→ How to complete this task: Copy out the entries that follow, unchanged.
= Beginning of Section =
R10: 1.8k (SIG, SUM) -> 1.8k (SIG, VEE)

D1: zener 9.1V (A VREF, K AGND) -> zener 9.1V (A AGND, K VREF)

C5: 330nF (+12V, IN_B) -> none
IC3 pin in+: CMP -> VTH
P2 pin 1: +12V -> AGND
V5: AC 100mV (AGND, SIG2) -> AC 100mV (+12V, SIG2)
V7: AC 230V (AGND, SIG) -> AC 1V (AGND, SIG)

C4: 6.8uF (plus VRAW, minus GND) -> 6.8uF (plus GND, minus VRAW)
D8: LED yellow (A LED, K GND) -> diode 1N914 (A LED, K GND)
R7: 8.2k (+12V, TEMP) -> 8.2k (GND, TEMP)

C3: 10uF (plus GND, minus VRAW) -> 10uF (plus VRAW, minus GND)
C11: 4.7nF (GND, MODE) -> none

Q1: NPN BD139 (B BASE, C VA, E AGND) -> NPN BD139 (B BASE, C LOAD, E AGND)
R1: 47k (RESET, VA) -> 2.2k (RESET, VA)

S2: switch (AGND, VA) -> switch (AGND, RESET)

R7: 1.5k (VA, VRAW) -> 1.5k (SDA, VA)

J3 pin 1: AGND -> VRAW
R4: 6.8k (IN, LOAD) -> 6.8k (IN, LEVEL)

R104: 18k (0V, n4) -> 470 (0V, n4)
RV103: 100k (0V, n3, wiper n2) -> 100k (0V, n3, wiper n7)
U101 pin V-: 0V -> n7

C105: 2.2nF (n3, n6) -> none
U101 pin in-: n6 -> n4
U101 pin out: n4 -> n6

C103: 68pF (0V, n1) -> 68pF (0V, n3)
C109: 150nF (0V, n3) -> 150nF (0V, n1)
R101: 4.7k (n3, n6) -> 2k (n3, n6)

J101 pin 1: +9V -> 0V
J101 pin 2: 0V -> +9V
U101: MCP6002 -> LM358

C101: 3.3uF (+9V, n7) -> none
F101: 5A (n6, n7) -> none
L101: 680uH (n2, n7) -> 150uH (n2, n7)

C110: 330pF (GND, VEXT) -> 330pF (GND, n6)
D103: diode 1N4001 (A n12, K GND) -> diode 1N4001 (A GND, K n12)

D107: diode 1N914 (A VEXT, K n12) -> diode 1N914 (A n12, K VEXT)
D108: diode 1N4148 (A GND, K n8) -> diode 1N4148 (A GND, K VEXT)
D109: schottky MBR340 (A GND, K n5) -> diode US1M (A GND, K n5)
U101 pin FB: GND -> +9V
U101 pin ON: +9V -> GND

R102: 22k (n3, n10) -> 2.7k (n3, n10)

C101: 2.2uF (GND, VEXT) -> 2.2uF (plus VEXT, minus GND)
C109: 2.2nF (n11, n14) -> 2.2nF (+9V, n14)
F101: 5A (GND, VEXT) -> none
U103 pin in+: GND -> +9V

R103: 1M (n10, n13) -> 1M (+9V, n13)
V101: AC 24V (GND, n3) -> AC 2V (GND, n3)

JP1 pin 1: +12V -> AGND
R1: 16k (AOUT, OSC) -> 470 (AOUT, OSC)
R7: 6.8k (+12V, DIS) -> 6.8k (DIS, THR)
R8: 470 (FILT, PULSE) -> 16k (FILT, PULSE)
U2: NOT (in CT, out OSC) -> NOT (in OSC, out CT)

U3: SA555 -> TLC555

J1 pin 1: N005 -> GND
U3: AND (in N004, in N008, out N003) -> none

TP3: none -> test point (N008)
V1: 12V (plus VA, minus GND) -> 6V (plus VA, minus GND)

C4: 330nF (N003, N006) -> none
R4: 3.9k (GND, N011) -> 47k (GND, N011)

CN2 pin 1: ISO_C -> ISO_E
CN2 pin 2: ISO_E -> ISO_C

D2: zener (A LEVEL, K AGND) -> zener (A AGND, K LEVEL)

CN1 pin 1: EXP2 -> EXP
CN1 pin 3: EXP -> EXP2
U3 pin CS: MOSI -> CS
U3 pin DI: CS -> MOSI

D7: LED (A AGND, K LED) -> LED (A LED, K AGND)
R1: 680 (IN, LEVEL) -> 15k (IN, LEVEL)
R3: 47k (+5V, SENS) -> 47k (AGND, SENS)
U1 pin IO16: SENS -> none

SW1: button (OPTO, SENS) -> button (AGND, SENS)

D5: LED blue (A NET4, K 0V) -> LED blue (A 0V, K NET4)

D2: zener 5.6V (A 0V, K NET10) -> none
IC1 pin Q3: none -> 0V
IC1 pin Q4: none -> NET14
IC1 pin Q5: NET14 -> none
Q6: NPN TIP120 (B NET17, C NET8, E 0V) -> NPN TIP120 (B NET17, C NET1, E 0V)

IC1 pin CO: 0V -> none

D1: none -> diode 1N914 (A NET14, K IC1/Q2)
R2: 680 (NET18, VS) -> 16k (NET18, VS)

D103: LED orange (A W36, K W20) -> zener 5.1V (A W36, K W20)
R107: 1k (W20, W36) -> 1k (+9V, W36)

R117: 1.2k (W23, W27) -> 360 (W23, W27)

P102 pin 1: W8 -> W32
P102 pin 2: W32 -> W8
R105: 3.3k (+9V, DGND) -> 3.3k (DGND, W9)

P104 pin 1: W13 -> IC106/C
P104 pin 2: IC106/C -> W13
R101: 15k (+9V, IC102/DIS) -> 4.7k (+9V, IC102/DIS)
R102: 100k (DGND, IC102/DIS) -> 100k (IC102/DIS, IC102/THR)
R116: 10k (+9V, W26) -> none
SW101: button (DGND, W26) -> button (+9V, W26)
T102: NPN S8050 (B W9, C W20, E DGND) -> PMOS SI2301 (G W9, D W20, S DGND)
= End of Section =
→ Answer to this problem:
R10: 1.8k (SIG, SUM) -> 1.8k (SIG, VEE)

D1: zener 9.1V (A VREF, K AGND) -> zener 9.1V (A AGND, K VREF)

C5: 330nF (+12V, IN_B) -> none
IC3 pin in+: CMP -> VTH
P2 pin 1: +12V -> AGND
V5: AC 100mV (AGND, SIG2) -> AC 100mV (+12V, SIG2)
V7: AC 230V (AGND, SIG) -> AC 1V (AGND, SIG)

C4: 6.8uF (plus VRAW, minus GND) -> 6.8uF (plus GND, minus VRAW)
D8: LED yellow (A LED, K GND) -> diode 1N914 (A LED, K GND)
R7: 8.2k (+12V, TEMP) -> 8.2k (GND, TEMP)

C3: 10uF (plus GND, minus VRAW) -> 10uF (plus VRAW, minus GND)
C11: 4.7nF (GND, MODE) -> none

Q1: NPN BD139 (B BASE, C VA, E AGND) -> NPN BD139 (B BASE, C LOAD, E AGND)
R1: 47k (RESET, VA) -> 2.2k (RESET, VA)

S2: switch (AGND, VA) -> switch (AGND, RESET)

R7: 1.5k (VA, VRAW) -> 1.5k (SDA, VA)

J3 pin 1: AGND -> VRAW
R4: 6.8k (IN, LOAD) -> 6.8k (IN, LEVEL)

R104: 18k (0V, n4) -> 470 (0V, n4)
RV103: 100k (0V, n3, wiper n2) -> 100k (0V, n3, wiper n7)
U101 pin V-: 0V -> n7

C105: 2.2nF (n3, n6) -> none
U101 pin in-: n6 -> n4
U101 pin out: n4 -> n6

C103: 68pF (0V, n1) -> 68pF (0V, n3)
C109: 150nF (0V, n3) -> 150nF (0V, n1)
R101: 4.7k (n3, n6) -> 2k (n3, n6)

J101 pin 1: +9V -> 0V
J101 pin 2: 0V -> +9V
U101: MCP6002 -> LM358

C101: 3.3uF (+9V, n7) -> none
F101: 5A (n6, n7) -> none
L101: 680uH (n2, n7) -> 150uH (n2, n7)

C110: 330pF (GND, VEXT) -> 330pF (GND, n6)
D103: diode 1N4001 (A n12, K GND) -> diode 1N4001 (A GND, K n12)

D107: diode 1N914 (A VEXT, K n12) -> diode 1N914 (A n12, K VEXT)
D108: diode 1N4148 (A GND, K n8) -> diode 1N4148 (A GND, K VEXT)
D109: schottky MBR340 (A GND, K n5) -> diode US1M (A GND, K n5)
U101 pin FB: GND -> +9V
U101 pin ON: +9V -> GND

R102: 22k (n3, n10) -> 2.7k (n3, n10)

C101: 2.2uF (GND, VEXT) -> 2.2uF (plus VEXT, minus GND)
C109: 2.2nF (n11, n14) -> 2.2nF (+9V, n14)
F101: 5A (GND, VEXT) -> none
U103 pin in+: GND -> +9V

R103: 1M (n10, n13) -> 1M (+9V, n13)
V101: AC 24V (GND, n3) -> AC 2V (GND, n3)

JP1 pin 1: +12V -> AGND
R1: 16k (AOUT, OSC) -> 470 (AOUT, OSC)
R7: 6.8k (+12V, DIS) -> 6.8k (DIS, THR)
R8: 470 (FILT, PULSE) -> 16k (FILT, PULSE)
U2: NOT (in CT, out OSC) -> NOT (in OSC, out CT)

U3: SA555 -> TLC555

J1 pin 1: N005 -> GND
U3: AND (in N004, in N008, out N003) -> none

TP3: none -> test point (N008)
V1: 12V (plus VA, minus GND) -> 6V (plus VA, minus GND)

C4: 330nF (N003, N006) -> none
R4: 3.9k (GND, N011) -> 47k (GND, N011)

CN2 pin 1: ISO_C -> ISO_E
CN2 pin 2: ISO_E -> ISO_C

D2: zener (A LEVEL, K AGND) -> zener (A AGND, K LEVEL)

CN1 pin 1: EXP2 -> EXP
CN1 pin 3: EXP -> EXP2
U3 pin CS: MOSI -> CS
U3 pin DI: CS -> MOSI

D7: LED (A AGND, K LED) -> LED (A LED, K AGND)
R1: 680 (IN, LEVEL) -> 15k (IN, LEVEL)
R3: 47k (+5V, SENS) -> 47k (AGND, SENS)
U1 pin IO16: SENS -> none

SW1: button (OPTO, SENS) -> button (AGND, SENS)

D5: LED blue (A NET4, K 0V) -> LED blue (A 0V, K NET4)

D2: zener 5.6V (A 0V, K NET10) -> none
IC1 pin Q3: none -> 0V
IC1 pin Q4: none -> NET14
IC1 pin Q5: NET14 -> none
Q6: NPN TIP120 (B NET17, C NET8, E 0V) -> NPN TIP120 (B NET17, C NET1, E 0V)

IC1 pin CO: 0V -> none

D1: none -> diode 1N914 (A NET14, K IC1/Q2)
R2: 680 (NET18, VS) -> 16k (NET18, VS)

D103: LED orange (A W36, K W20) -> zener 5.1V (A W36, K W20)
R107: 1k (W20, W36) -> 1k (+9V, W36)

R117: 1.2k (W23, W27) -> 360 (W23, W27)

P102 pin 1: W8 -> W32
P102 pin 2: W32 -> W8
R105: 3.3k (+9V, DGND) -> 3.3k (DGND, W9)

P104 pin 1: W13 -> IC106/C
P104 pin 2: IC106/C -> W13
R101: 15k (+9V, IC102/DIS) -> 4.7k (+9V, IC102/DIS)
R102: 100k (DGND, IC102/DIS) -> 100k (IC102/DIS, IC102/THR)
R116: 10k (+9V, W26) -> none
SW101: button (DGND, W26) -> button (+9V, W26)
T102: NPN S8050 (B W9, C W20, E DGND) -> PMOS SI2301 (G W9, D W20, S DGND)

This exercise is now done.